§ Prompt: Could you rewrite everything from the line containing "atoll (823, 1446)" down to the end of the entries, request lines included, with every answer coordinate multiplied by 2.1 and rounded to the nearest whole number, halves going up?

** BEGIN Entries supplied **

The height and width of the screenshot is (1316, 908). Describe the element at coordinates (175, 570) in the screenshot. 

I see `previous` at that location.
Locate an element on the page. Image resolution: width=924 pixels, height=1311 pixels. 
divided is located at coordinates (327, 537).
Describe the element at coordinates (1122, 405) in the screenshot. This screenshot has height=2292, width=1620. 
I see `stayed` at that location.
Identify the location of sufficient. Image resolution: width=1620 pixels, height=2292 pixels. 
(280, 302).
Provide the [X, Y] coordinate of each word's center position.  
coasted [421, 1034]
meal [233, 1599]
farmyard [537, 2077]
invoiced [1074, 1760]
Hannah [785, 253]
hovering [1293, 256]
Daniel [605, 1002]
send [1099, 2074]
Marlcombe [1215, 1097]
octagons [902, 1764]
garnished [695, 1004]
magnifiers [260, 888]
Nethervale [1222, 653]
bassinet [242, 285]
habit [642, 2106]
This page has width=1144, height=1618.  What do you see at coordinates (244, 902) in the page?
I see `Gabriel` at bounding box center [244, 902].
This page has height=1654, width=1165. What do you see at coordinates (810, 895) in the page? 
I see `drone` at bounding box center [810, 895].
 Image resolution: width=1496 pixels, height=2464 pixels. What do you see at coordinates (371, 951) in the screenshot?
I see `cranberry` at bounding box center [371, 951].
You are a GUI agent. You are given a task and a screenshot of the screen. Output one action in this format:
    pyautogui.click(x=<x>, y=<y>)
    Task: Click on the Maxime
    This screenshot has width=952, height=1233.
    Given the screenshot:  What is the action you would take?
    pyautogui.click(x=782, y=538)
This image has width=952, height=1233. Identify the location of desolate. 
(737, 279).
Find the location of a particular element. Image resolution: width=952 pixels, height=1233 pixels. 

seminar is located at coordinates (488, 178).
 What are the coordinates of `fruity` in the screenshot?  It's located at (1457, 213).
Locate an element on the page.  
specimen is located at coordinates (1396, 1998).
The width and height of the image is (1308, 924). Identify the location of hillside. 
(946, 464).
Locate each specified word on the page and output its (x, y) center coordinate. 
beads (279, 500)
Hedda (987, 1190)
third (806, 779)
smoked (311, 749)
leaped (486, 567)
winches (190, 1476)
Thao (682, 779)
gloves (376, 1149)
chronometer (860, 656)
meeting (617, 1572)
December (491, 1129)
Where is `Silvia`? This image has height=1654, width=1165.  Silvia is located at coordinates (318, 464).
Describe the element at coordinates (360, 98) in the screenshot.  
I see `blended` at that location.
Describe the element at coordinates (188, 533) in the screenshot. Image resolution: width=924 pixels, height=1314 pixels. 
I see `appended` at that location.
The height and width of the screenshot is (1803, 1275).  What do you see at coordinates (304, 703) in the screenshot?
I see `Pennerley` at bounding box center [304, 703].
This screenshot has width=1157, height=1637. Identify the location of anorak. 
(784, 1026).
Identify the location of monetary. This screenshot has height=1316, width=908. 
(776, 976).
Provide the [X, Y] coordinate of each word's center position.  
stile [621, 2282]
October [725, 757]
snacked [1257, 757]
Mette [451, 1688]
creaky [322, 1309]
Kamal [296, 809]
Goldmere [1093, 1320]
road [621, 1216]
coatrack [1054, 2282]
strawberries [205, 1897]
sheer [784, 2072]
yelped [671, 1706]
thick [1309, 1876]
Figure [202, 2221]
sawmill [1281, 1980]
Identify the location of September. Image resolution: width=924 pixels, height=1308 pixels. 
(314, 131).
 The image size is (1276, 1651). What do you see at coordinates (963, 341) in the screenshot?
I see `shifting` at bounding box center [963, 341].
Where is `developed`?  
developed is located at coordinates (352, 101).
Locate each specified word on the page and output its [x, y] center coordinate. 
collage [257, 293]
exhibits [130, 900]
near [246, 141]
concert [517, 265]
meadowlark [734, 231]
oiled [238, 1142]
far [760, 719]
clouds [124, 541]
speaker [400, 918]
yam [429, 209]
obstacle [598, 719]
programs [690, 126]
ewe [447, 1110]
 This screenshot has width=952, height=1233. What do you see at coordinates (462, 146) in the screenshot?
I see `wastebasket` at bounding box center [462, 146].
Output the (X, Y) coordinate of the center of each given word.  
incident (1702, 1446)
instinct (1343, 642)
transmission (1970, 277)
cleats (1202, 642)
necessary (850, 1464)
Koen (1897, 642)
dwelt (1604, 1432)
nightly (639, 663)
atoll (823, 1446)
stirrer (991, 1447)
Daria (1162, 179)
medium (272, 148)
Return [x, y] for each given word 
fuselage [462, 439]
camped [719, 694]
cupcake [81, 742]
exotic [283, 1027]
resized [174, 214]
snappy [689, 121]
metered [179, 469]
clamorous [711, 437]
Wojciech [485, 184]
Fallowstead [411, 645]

** END Entries supplied **

§ Task answer:
atoll (1728, 3037)
stirrer (2081, 3039)
Daria (2440, 376)
medium (571, 311)
Return [x, y] for each given word 
fuselage [970, 922]
camped [1510, 1457]
cupcake [170, 1558]
exotic [594, 2157]
resized [365, 449]
snappy [1447, 254]
metered [376, 985]
clamorous [1493, 918]
Wojciech [1019, 386]
Fallowstead [863, 1355]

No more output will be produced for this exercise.